▸ What is being asked:
Reproduce the listing below from the line with "Jordia 8: [104,95,140,131]" to the line with "Rosza: [278,494,314,530] ->", both lines included, character for character, minus any pictures.

Start of Input data

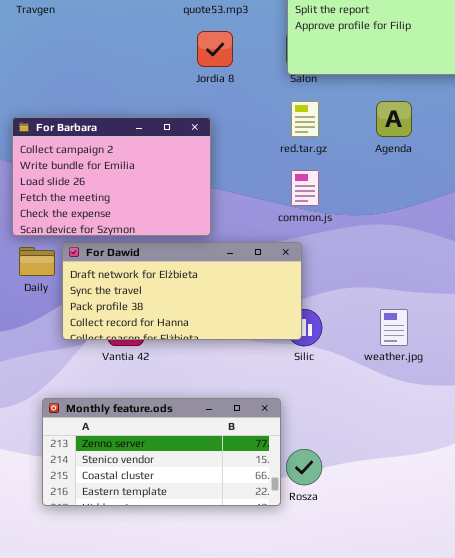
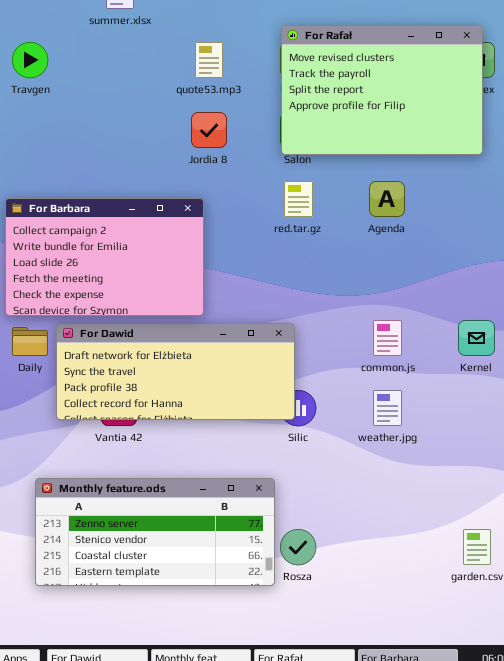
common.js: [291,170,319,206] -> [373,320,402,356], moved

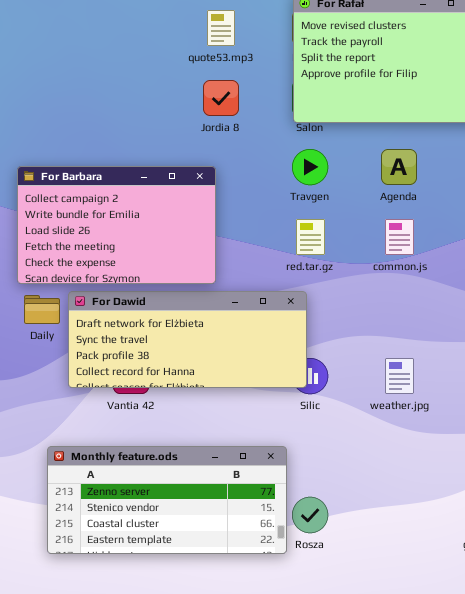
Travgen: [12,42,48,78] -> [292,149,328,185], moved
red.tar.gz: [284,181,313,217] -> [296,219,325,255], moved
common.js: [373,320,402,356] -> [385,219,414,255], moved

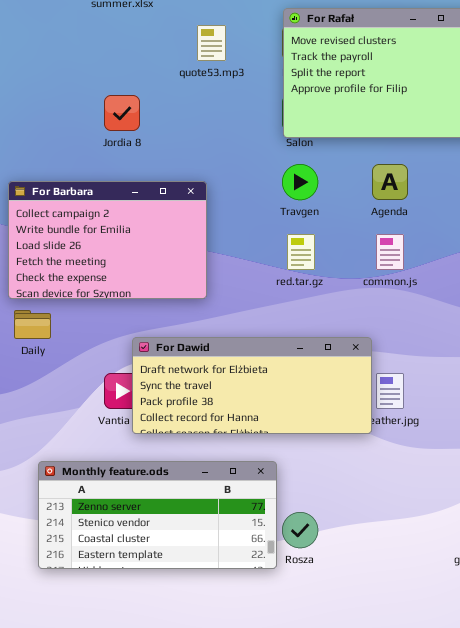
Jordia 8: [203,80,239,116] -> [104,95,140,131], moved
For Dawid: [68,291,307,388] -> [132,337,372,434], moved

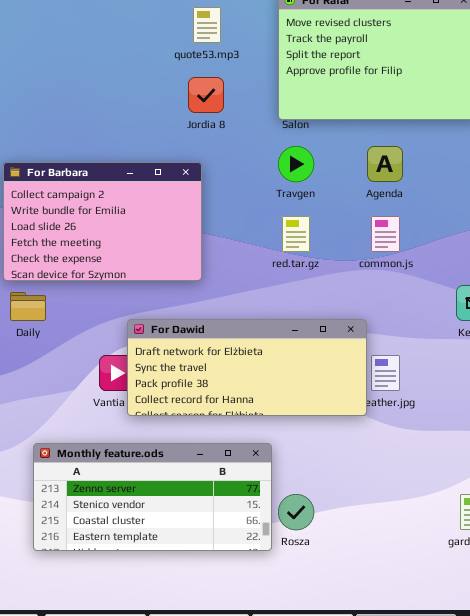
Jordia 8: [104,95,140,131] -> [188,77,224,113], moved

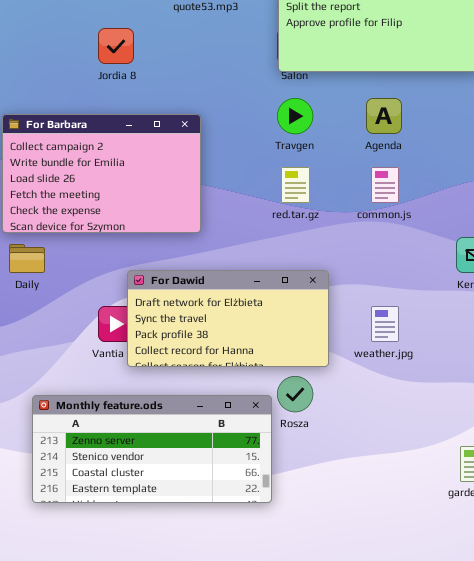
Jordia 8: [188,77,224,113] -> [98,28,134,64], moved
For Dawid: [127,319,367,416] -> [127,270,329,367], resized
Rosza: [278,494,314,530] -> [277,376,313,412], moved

End of Input data
Start of Input data

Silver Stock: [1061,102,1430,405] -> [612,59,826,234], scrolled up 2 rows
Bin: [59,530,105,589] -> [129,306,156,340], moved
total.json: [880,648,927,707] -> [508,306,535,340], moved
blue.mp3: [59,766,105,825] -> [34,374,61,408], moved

End of Input data
Start of Input data

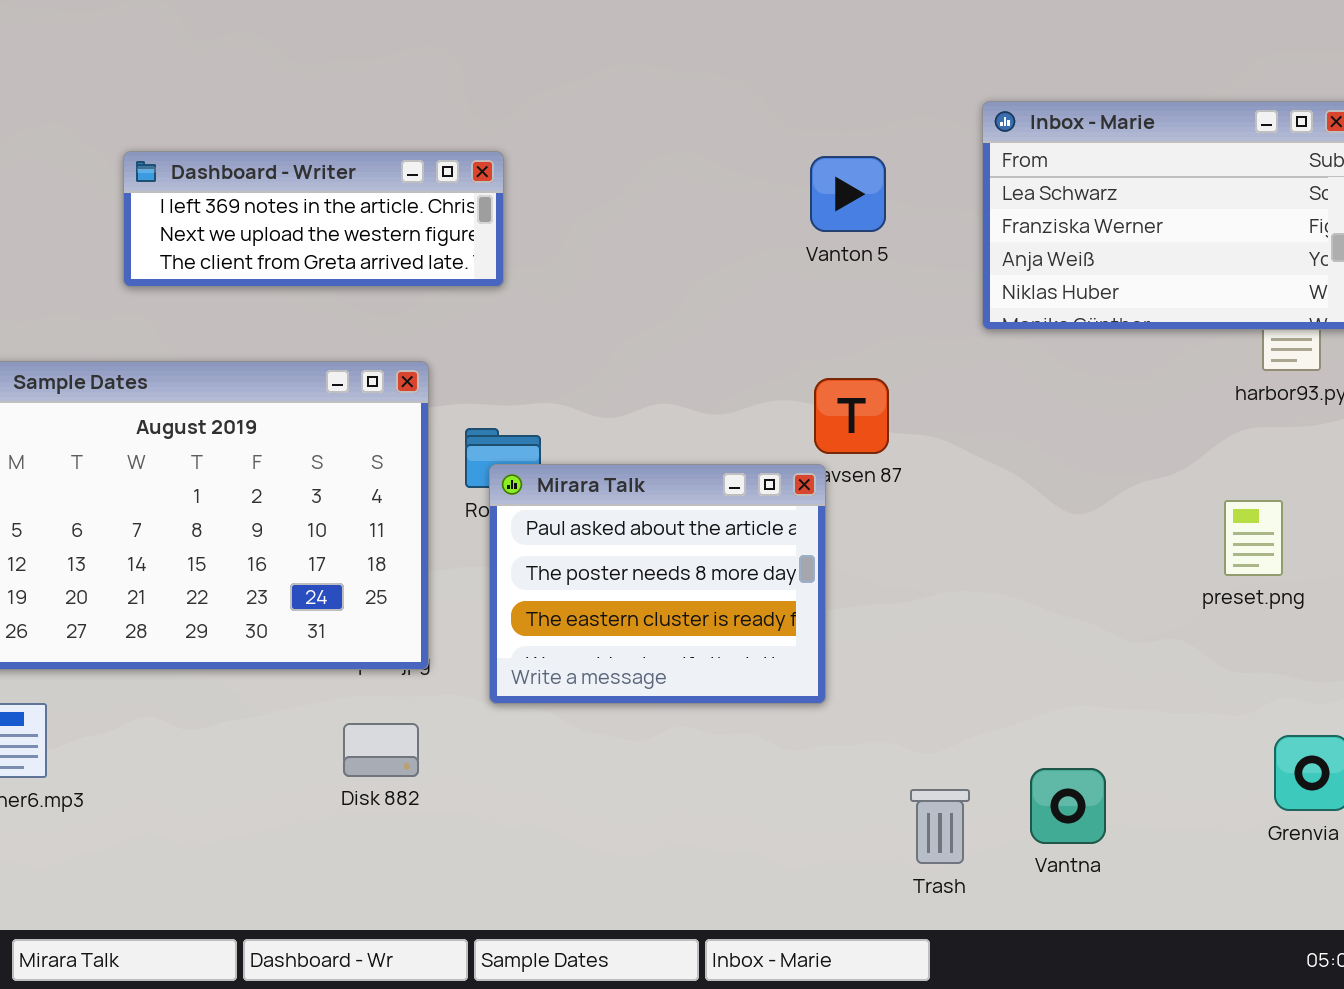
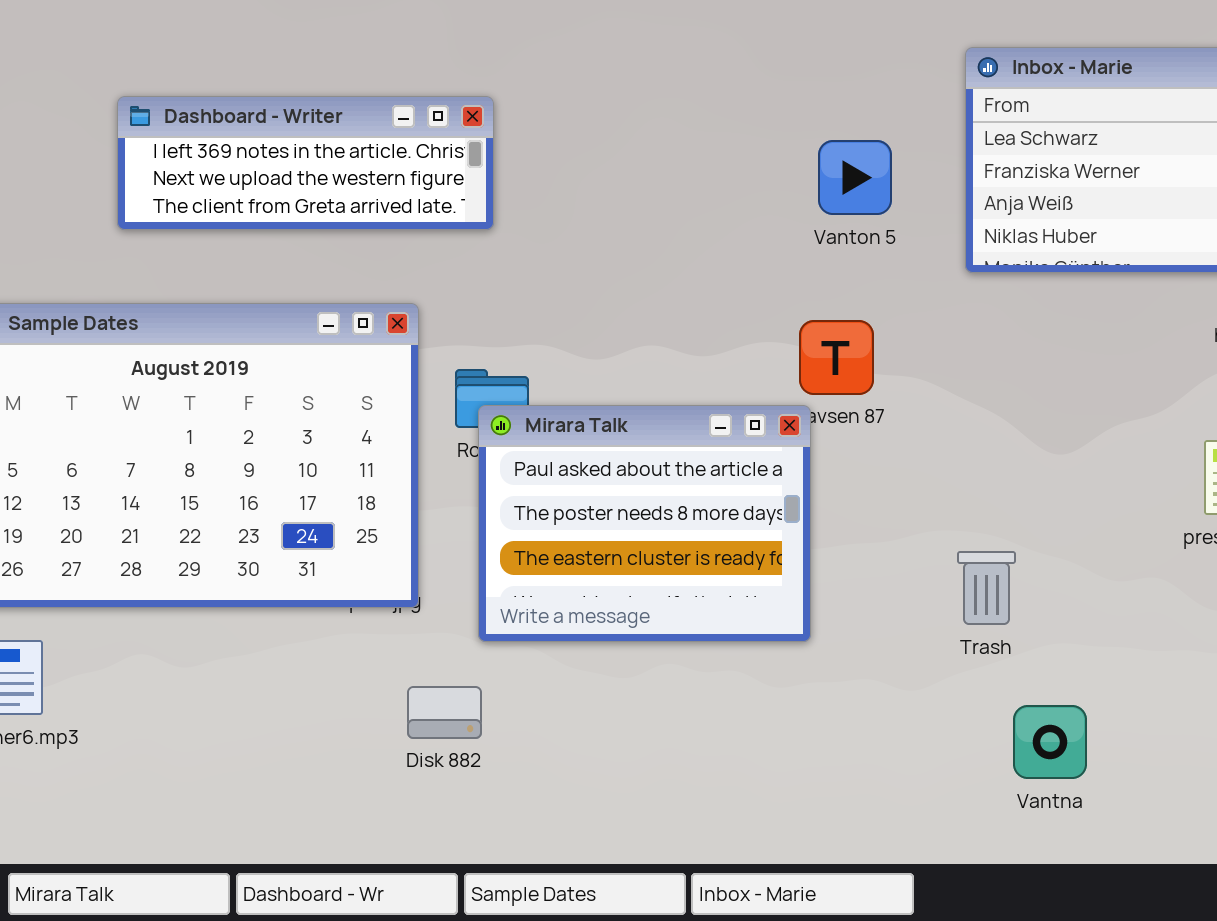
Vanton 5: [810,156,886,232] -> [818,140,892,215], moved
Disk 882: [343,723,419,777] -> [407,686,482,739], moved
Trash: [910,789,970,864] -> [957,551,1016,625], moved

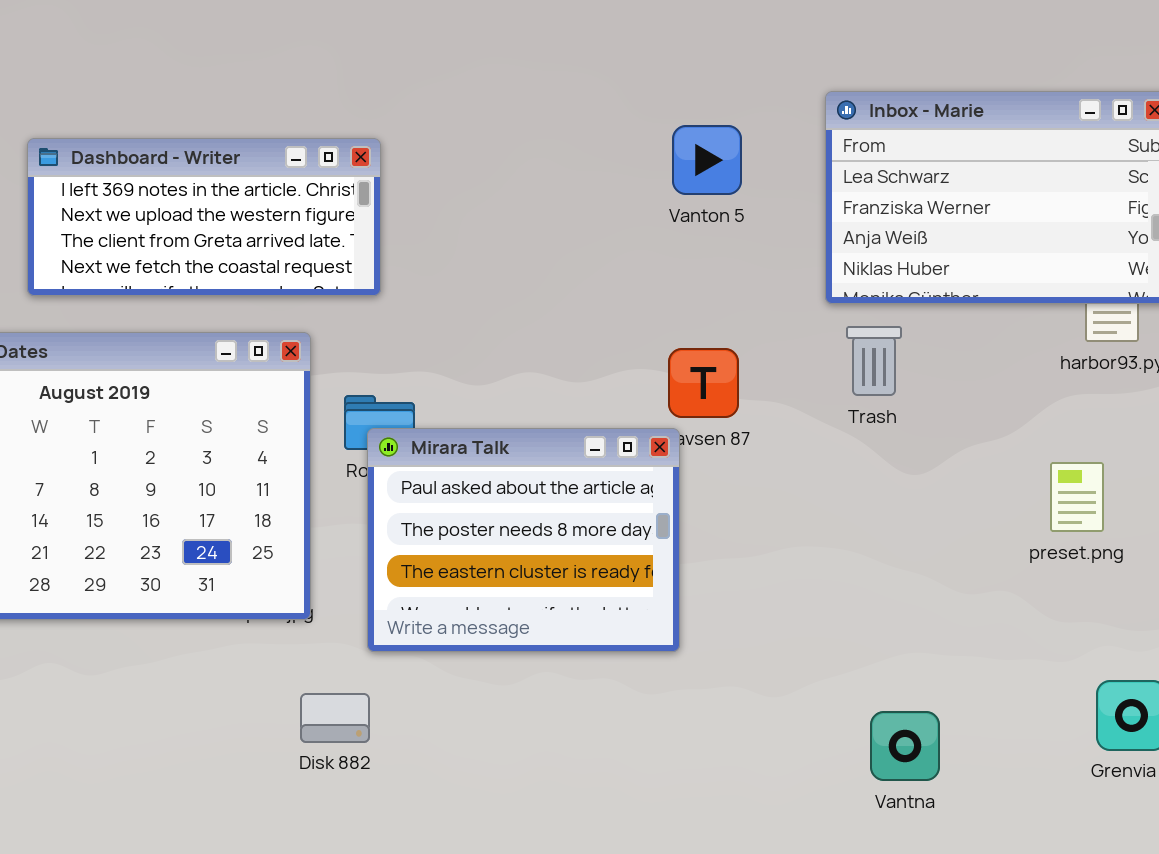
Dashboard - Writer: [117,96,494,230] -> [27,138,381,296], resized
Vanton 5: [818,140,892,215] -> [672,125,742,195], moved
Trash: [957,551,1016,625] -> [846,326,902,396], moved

End of Input data

▸ Result of this task:
Jordia 8: [104,95,140,131] -> [188,77,224,113], moved

Jordia 8: [188,77,224,113] -> [98,28,134,64], moved
For Dawid: [127,319,367,416] -> [127,270,329,367], resized
Rosza: [278,494,314,530] -> [277,376,313,412], moved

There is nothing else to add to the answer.